PROBLEM:
Excluding pictures, what does the listing below contain from the line with "Trace the roads" up to and including the line with "Trace every road", word for word?

EXERCISE INPUT:
◆ ◆ ◆ ◆ ◆
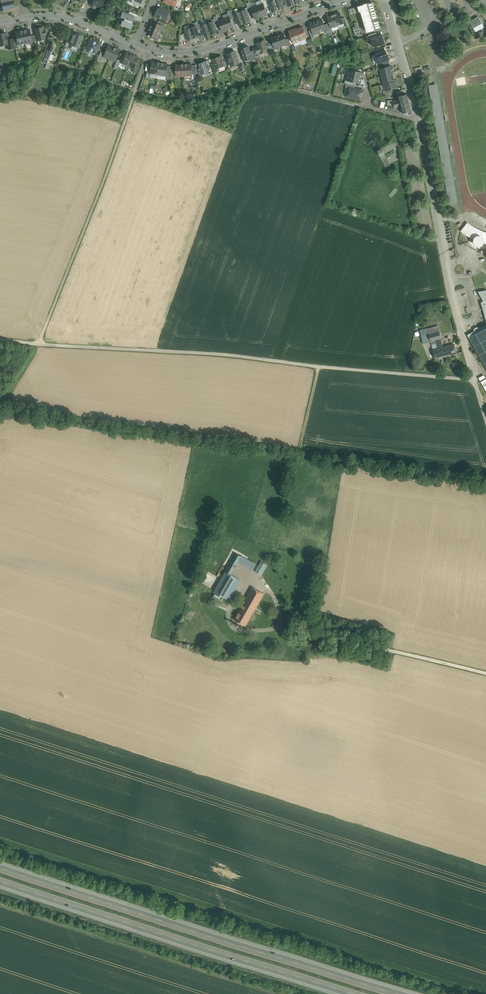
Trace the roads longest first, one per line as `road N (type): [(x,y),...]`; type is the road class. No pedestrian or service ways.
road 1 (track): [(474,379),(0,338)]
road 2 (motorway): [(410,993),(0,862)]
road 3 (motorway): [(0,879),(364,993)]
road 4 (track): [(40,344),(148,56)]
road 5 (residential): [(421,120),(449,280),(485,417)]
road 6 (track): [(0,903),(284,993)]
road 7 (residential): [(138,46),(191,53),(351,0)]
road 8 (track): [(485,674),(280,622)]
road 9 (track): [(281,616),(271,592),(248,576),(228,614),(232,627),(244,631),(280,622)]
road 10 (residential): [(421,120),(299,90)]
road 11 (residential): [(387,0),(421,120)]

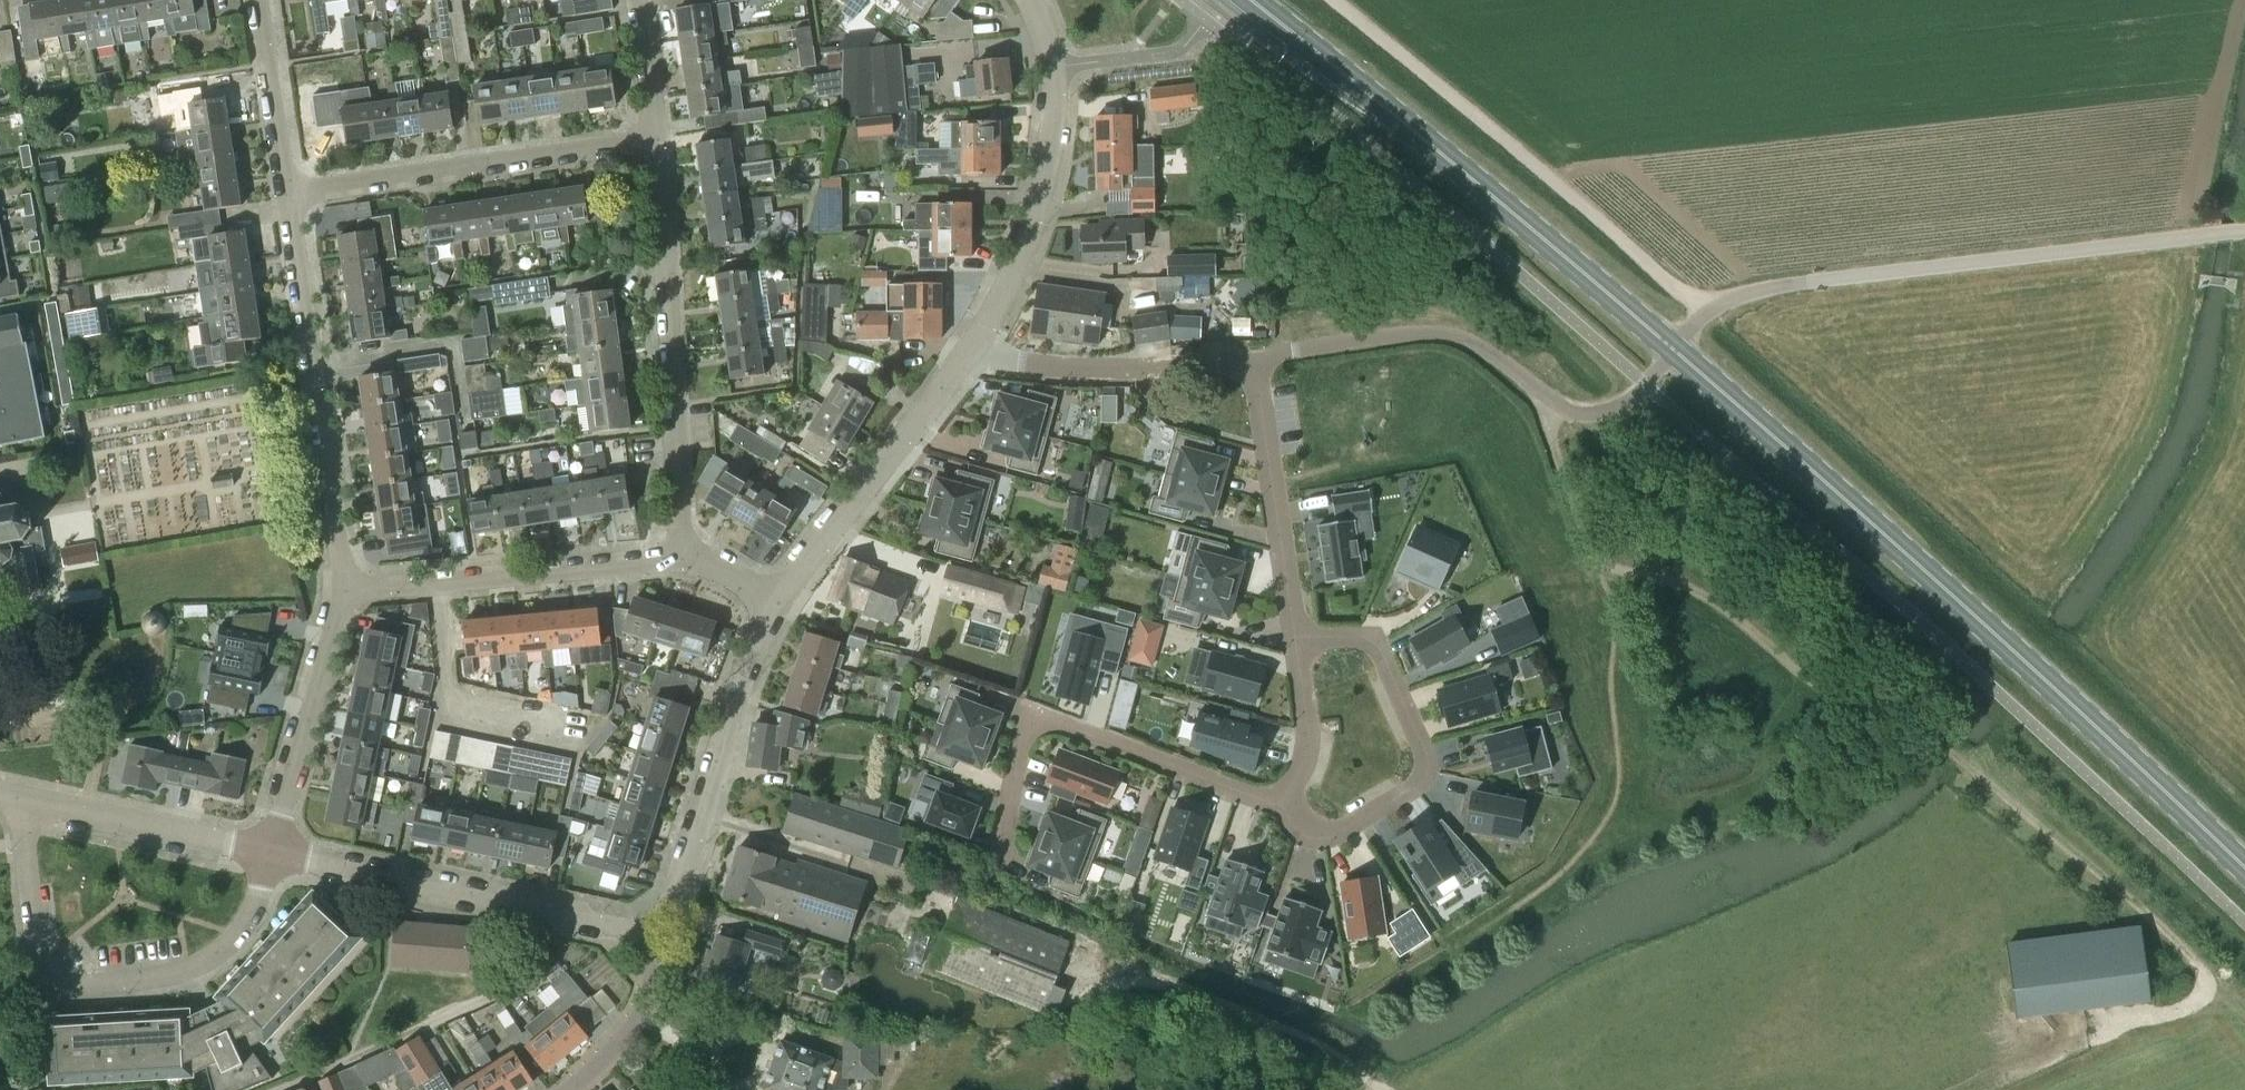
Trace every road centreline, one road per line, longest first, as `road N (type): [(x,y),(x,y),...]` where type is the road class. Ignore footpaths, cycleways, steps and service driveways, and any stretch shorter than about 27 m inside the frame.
◆ ◆ ◆ ◆ ◆
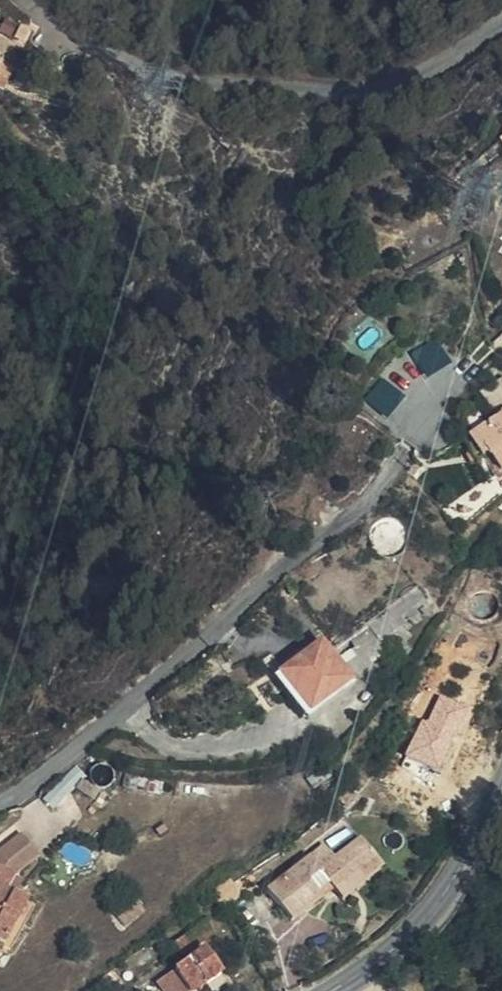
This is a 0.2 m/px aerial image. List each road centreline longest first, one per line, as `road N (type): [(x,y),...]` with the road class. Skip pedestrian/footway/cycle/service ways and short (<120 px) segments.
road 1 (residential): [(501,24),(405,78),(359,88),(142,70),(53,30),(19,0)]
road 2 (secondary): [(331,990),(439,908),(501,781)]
◆ ◆ ◆ ◆ ◆
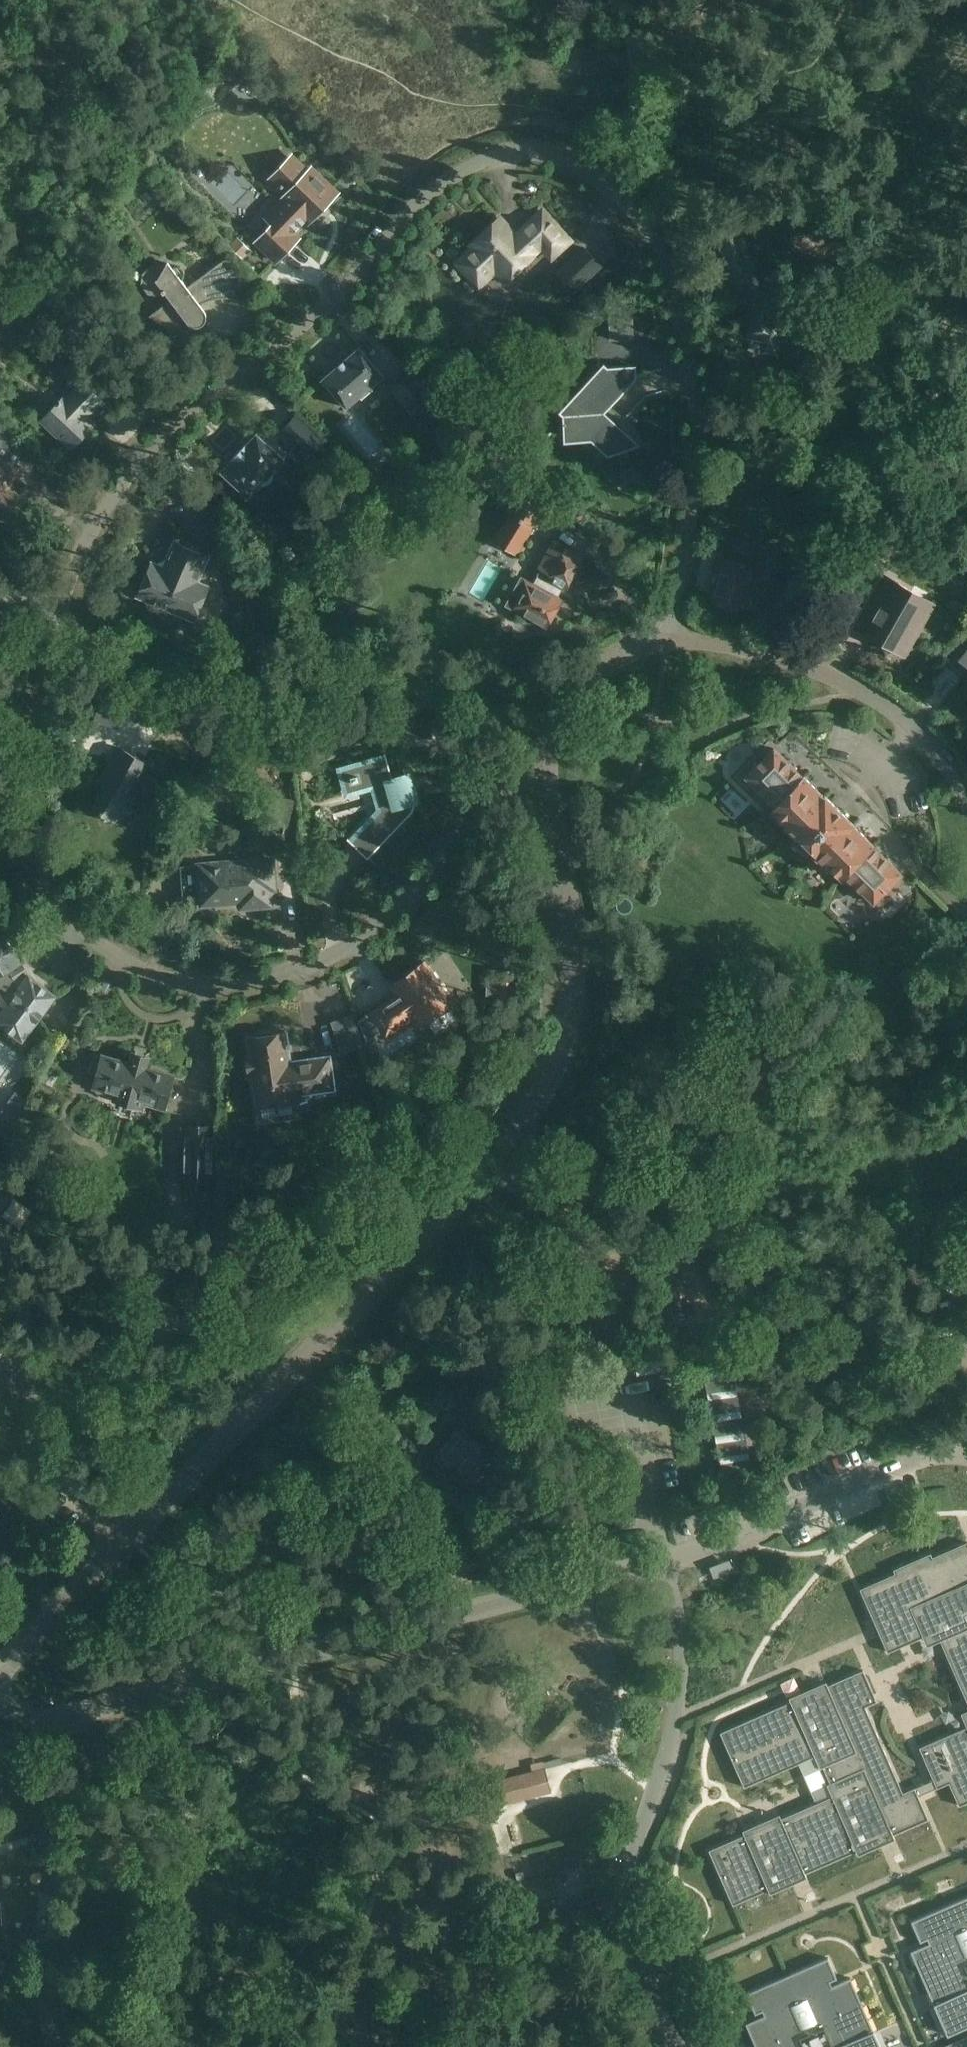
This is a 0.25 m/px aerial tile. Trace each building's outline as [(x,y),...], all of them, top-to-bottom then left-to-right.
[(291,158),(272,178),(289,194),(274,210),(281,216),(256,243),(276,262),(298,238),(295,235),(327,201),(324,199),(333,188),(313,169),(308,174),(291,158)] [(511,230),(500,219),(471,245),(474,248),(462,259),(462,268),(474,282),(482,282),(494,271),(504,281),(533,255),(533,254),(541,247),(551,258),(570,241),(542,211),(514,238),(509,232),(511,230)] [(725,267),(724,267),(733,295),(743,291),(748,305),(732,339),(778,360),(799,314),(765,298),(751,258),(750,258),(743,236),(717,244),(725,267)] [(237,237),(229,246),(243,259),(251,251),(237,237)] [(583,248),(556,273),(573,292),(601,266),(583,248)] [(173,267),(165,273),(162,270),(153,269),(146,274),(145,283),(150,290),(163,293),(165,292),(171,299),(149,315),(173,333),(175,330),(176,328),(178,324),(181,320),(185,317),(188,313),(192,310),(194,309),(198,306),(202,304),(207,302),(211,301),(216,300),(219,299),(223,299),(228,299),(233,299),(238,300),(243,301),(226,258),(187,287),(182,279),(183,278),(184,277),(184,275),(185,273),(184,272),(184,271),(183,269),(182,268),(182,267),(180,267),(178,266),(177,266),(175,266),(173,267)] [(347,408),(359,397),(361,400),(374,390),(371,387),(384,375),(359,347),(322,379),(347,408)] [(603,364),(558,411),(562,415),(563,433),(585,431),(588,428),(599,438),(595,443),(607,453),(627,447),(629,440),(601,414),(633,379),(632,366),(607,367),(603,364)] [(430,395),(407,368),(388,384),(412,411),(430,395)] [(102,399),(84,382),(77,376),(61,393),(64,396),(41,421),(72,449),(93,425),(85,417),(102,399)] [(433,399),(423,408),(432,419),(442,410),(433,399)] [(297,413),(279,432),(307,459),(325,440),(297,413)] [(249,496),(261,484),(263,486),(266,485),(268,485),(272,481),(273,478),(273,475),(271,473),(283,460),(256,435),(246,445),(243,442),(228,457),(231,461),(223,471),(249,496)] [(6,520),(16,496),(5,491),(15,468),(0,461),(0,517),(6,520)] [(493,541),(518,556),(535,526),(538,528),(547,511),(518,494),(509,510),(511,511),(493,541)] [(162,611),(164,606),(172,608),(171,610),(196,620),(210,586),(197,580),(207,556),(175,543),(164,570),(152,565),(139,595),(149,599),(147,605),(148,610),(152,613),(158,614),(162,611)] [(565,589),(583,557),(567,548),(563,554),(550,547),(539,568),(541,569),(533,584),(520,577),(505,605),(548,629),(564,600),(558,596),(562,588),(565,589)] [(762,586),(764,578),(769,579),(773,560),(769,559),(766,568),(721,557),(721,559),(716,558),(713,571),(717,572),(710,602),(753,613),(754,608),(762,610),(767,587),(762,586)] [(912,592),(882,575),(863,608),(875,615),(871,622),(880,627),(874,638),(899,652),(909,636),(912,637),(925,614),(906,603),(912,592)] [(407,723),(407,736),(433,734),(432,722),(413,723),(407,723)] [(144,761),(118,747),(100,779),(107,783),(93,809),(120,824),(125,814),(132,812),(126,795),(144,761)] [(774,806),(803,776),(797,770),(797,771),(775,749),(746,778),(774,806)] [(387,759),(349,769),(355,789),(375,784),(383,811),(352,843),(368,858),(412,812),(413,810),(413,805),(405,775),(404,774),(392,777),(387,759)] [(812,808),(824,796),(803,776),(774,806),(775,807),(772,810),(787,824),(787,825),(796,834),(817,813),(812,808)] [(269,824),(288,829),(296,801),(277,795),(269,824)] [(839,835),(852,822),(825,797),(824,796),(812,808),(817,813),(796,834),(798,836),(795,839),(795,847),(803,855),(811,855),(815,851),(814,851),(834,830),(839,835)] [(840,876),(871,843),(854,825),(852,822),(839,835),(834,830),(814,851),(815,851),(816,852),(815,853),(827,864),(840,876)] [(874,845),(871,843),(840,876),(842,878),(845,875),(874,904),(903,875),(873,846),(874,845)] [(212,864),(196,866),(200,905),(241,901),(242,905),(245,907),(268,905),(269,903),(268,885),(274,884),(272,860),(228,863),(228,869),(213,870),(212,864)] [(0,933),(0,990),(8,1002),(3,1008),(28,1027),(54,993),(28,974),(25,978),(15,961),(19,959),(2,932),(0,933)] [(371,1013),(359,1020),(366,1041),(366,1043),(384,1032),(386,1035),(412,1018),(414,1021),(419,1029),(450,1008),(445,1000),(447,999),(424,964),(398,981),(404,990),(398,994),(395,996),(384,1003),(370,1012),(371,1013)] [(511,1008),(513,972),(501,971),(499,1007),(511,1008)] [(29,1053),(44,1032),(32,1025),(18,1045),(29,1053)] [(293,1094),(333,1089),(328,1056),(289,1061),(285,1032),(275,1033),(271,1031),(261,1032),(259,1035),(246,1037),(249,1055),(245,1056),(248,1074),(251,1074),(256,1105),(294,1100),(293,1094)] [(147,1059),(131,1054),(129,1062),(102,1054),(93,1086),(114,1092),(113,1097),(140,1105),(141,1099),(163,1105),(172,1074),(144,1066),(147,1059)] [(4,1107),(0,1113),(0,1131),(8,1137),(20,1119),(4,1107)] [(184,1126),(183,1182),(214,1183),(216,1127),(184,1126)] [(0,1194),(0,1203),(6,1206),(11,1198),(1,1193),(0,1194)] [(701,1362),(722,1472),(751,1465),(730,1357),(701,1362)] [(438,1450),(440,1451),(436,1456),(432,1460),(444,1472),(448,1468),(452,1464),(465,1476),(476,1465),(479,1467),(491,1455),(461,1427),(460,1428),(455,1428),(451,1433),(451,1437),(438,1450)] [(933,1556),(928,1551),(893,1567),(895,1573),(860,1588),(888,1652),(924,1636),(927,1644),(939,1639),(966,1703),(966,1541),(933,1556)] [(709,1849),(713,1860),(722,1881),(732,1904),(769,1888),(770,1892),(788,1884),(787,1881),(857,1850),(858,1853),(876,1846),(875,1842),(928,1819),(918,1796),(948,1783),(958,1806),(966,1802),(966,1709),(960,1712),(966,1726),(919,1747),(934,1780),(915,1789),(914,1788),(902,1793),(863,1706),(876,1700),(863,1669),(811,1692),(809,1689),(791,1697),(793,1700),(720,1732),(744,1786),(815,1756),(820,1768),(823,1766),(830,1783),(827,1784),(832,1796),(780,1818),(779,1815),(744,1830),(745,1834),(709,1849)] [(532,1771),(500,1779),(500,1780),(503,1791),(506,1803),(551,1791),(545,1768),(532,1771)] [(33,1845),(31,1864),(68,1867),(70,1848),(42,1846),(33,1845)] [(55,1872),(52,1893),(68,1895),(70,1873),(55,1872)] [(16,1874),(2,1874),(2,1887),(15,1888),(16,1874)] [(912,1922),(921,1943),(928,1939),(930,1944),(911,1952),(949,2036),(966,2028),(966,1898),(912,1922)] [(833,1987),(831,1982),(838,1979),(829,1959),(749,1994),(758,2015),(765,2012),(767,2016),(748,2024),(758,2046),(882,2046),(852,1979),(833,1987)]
◆ ◆ ◆ ◆ ◆
YOUR RESPONSE:
Trace the roads longest first, one per line as `road N (type): [(x,y),...]`; type is the road class. No pedestrian or service ways.
road 1 (track): [(474,379),(0,338)]
road 2 (motorway): [(410,993),(0,862)]
road 3 (motorway): [(0,879),(364,993)]
road 4 (track): [(40,344),(148,56)]
road 5 (residential): [(421,120),(449,280),(485,417)]
road 6 (track): [(0,903),(284,993)]
road 7 (residential): [(138,46),(191,53),(351,0)]
road 8 (track): [(485,674),(280,622)]
road 9 (track): [(281,616),(271,592),(248,576),(228,614),(232,627),(244,631),(280,622)]
road 10 (residential): [(421,120),(299,90)]
road 11 (residential): [(387,0),(421,120)]

Trace every road centreline, one road per line, longest first, as `road N (type): [(x,y),(x,y),...]` where type is the road class. Ignore footpaths, cycleways, steps and service driveways, and any stretch shorter than about 27 m inside the frame.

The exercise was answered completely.